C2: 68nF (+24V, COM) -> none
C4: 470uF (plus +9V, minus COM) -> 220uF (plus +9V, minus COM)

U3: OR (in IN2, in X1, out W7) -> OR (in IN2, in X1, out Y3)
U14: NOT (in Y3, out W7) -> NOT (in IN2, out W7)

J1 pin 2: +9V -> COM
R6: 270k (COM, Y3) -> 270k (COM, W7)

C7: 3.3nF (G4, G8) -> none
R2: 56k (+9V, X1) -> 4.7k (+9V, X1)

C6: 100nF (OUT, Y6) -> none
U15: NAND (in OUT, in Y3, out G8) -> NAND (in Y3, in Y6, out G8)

**What you have to do**
Among the entries above, which lines include "none"? List them all.

**Answer**
C2: 68nF (+24V, COM) -> none
C7: 3.3nF (G4, G8) -> none
C6: 100nF (OUT, Y6) -> none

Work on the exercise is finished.